[Supplied material]

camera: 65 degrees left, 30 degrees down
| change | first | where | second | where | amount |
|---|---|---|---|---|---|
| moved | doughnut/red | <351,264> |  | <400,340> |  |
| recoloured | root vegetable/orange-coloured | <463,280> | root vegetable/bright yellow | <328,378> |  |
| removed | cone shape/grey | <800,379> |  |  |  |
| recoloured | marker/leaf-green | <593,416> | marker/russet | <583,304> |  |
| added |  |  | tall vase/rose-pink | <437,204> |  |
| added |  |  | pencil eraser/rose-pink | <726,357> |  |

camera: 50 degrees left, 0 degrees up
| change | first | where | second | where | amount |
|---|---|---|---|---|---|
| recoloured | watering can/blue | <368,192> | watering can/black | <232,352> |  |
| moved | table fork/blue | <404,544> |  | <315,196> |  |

[/Supplied material]

- [What is expected] Repeat the records above in full, character for character.

- [Exercise response]
camera: 65 degrees left, 30 degrees down
| change | first | where | second | where | amount |
|---|---|---|---|---|---|
| moved | doughnut/red | <351,264> |  | <400,340> |  |
| recoloured | root vegetable/orange-coloured | <463,280> | root vegetable/bright yellow | <328,378> |  |
| removed | cone shape/grey | <800,379> |  |  |  |
| recoloured | marker/leaf-green | <593,416> | marker/russet | <583,304> |  |
| added |  |  | tall vase/rose-pink | <437,204> |  |
| added |  |  | pencil eraser/rose-pink | <726,357> |  |

camera: 50 degrees left, 0 degrees up
| change | first | where | second | where | amount |
|---|---|---|---|---|---|
| recoloured | watering can/blue | <368,192> | watering can/black | <232,352> |  |
| moved | table fork/blue | <404,544> |  | <315,196> |  |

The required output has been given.